- **Input records**
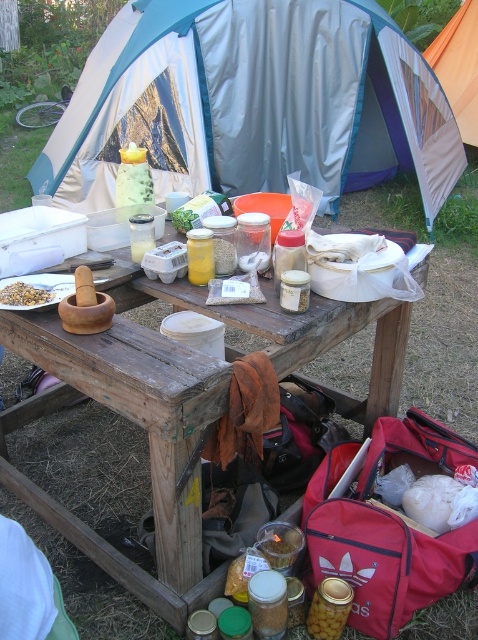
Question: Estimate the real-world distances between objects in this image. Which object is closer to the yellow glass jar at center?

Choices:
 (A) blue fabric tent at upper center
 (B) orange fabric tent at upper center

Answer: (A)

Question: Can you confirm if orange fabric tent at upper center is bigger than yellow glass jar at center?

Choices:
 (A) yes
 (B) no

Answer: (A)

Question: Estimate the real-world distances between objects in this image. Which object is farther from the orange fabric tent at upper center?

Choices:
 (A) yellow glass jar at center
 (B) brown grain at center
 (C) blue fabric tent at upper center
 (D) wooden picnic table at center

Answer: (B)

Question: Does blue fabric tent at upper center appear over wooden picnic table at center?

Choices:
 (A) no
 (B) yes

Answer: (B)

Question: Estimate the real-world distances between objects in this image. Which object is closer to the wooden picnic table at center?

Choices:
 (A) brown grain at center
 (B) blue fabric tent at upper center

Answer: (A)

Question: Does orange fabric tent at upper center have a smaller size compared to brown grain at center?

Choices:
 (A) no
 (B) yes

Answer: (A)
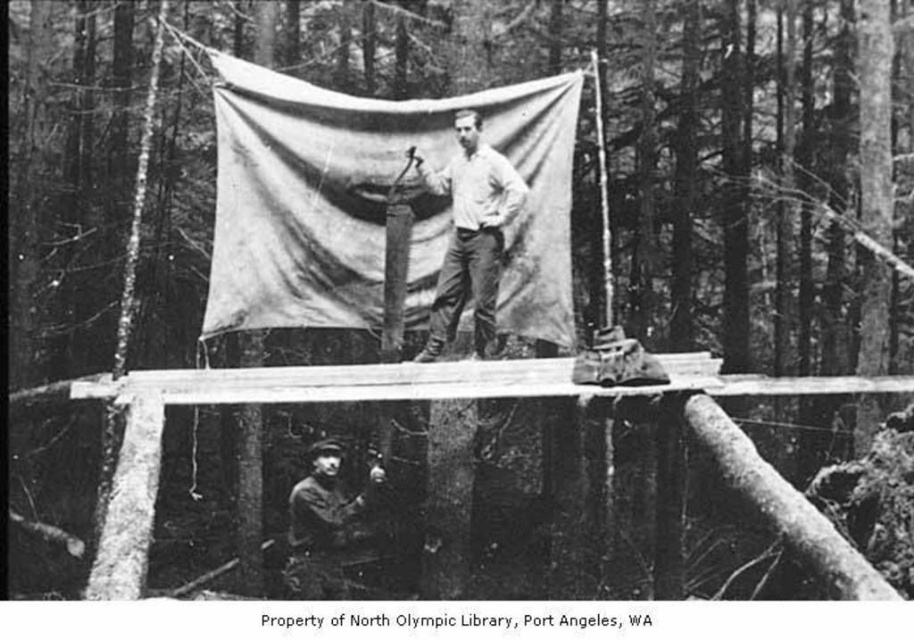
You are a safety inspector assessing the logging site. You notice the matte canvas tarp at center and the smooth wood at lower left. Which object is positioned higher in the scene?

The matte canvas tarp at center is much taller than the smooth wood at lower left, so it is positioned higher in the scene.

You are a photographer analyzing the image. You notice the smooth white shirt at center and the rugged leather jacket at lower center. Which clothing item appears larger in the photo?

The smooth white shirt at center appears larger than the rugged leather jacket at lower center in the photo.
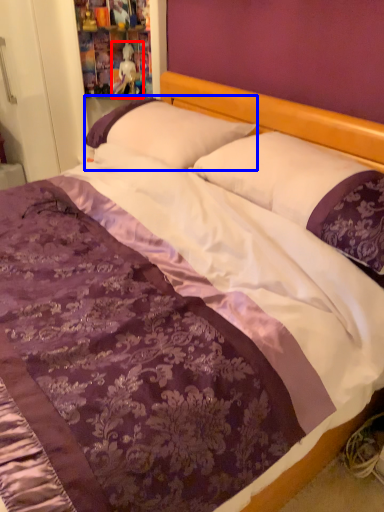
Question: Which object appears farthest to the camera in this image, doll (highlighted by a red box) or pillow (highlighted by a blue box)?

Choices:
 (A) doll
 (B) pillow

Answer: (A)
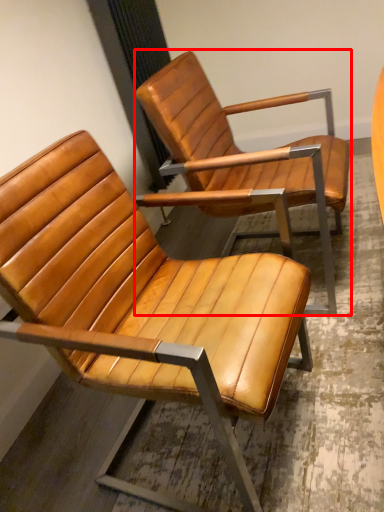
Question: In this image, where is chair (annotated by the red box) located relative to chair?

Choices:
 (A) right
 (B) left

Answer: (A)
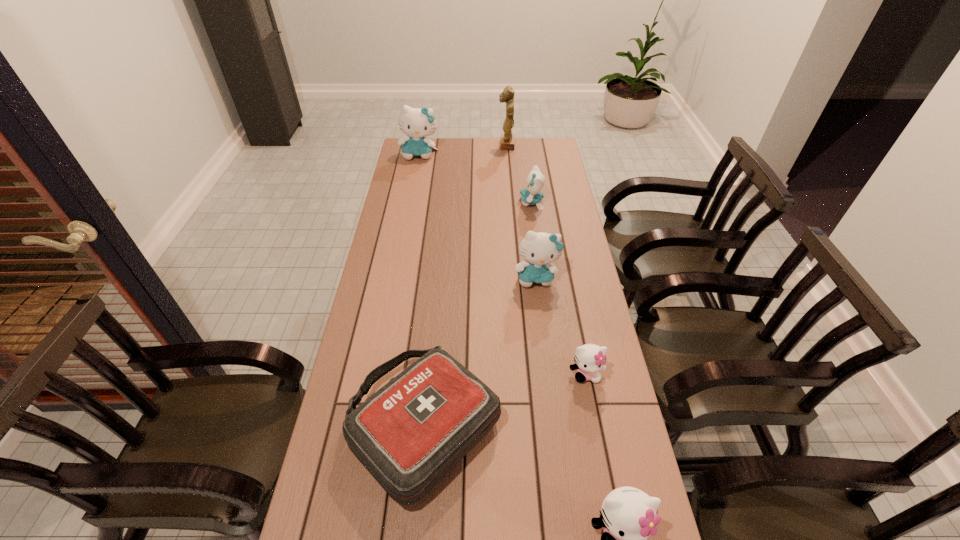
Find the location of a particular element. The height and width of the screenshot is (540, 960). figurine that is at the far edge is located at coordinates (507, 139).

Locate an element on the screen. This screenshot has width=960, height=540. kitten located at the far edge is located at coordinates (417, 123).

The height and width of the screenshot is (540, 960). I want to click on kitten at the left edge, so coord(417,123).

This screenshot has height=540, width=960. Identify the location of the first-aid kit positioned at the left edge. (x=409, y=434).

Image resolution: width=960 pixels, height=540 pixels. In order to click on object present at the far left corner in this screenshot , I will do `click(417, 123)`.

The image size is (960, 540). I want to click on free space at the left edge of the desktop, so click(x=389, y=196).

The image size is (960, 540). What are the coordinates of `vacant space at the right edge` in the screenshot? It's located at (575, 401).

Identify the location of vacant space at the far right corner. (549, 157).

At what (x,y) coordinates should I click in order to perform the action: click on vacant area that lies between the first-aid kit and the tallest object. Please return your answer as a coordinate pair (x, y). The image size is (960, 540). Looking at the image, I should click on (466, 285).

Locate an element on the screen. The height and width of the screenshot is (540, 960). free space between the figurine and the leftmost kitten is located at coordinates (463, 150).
...
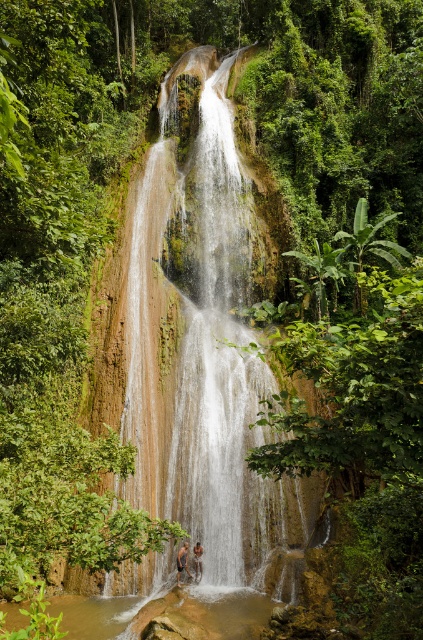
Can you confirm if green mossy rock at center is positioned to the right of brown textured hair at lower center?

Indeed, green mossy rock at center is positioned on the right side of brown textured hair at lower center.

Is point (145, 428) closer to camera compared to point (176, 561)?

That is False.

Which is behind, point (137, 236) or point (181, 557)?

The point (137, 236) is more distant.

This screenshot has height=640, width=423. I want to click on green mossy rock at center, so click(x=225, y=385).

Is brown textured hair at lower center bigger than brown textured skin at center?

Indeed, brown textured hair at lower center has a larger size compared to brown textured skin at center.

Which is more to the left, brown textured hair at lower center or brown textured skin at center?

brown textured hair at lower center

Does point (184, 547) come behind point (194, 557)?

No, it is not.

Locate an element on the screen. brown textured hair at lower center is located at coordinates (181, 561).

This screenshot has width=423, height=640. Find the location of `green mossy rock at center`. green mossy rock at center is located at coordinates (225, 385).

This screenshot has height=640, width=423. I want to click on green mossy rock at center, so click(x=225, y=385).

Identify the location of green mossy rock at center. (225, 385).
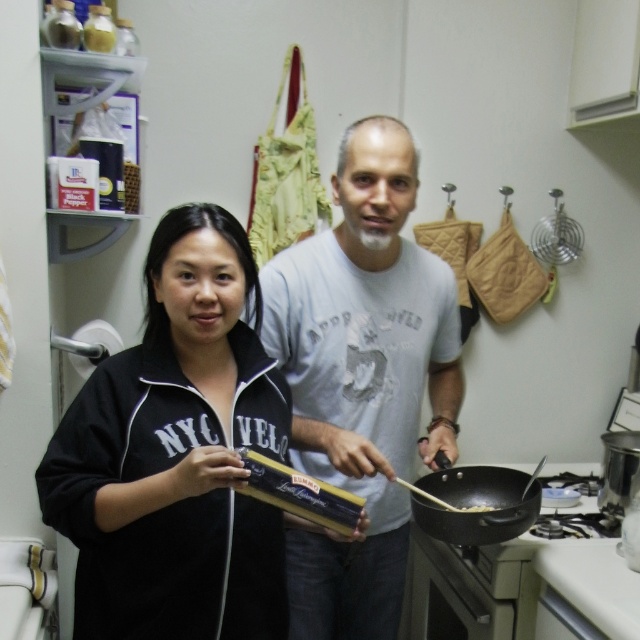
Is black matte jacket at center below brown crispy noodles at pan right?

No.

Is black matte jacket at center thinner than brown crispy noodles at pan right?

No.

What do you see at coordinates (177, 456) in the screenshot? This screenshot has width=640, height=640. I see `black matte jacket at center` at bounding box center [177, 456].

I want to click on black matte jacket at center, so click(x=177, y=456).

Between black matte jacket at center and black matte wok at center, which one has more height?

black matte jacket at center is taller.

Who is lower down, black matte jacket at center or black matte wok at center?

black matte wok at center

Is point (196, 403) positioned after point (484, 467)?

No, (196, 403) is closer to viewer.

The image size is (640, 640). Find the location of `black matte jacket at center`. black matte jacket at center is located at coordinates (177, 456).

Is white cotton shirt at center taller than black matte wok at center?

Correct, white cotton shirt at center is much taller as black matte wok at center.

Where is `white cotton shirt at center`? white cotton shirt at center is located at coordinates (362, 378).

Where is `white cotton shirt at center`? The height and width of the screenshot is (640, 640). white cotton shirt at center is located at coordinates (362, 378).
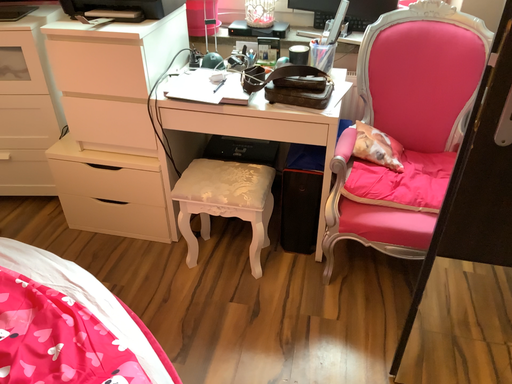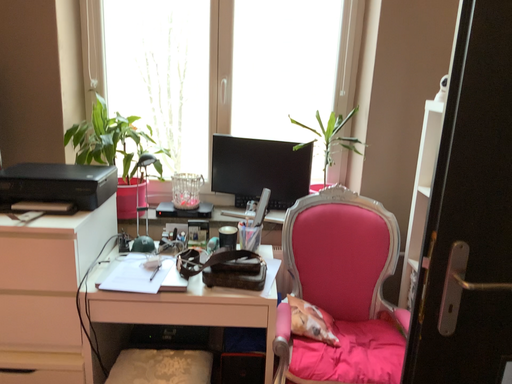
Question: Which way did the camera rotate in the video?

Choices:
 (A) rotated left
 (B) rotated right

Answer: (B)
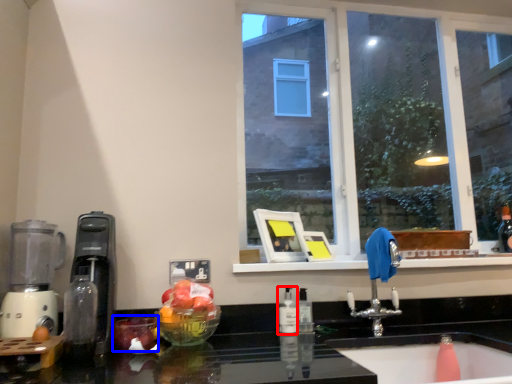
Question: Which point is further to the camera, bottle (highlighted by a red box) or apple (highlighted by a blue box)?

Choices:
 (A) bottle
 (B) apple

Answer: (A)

- **What is expected**
Convert the entries between the line holding "Question: Does blue" and the line holding "Image resolution: width=960", inclusive, into a numbered list, dropping blank lines and leaving out the pictures.

- **Exercise result**
1. Question: Does blue fabric tent at upper center appear over wooden picnic table at center?
2. Choices:
3.  (A) no
4.  (B) yes
5. Answer: (B)
6. Question: Estimate the real-world distances between objects in this image. Which object is closer to the wooden picnic table at center?
7. Choices:
8.  (A) brown grain at center
9.  (B) blue fabric tent at upper center
10. Answer: (A)
11. Question: Does orange fabric tent at upper center have a smaller size compared to brown grain at center?
12. Choices:
13.  (A) no
14.  (B) yes
15. Answer: (A)
16. You are a safety inspector assessing the logging site. You notice the matte canvas tarp at center and the smooth wood at lower left. Which object is positioned higher in the scene?
17. The matte canvas tarp at center is much taller than the smooth wood at lower left, so it is positioned higher in the scene.
18. You are a photographer analyzing the image. You notice the smooth white shirt at center and the rugged leather jacket at lower center. Which clothing item appears larger in the photo?
19. The smooth white shirt at center appears larger than the rugged leather jacket at lower center in the photo.
20. Question: Which object appears farthest to the camera in this image, doll (highlighted by a red box) or pillow (highlighted by a blue box)?
21. Choices:
22.  (A) doll
23.  (B) pillow
24. Answer: (A)
25. Question: In this image, where is chair (annotated by the red box) located relative to chair?
26. Choices:
27.  (A) right
28.  (B) left
29. Answer: (A)
30. Find the location of a particular element. The height and width of the screenshot is (540, 960). figurine that is at the far edge is located at coordinates (507, 139).
31. Locate an element on the screen. This screenshot has width=960, height=540. kitten located at the far edge is located at coordinates (417, 123).
32. The height and width of the screenshot is (540, 960). I want to click on kitten at the left edge, so coord(417,123).
33. This screenshot has height=540, width=960. Identify the location of the first-aid kit positioned at the left edge. (x=409, y=434).
34. Image resolution: width=960 pixels, height=540 pixels. In order to click on object present at the far left corner in this screenshot , I will do `click(417, 123)`.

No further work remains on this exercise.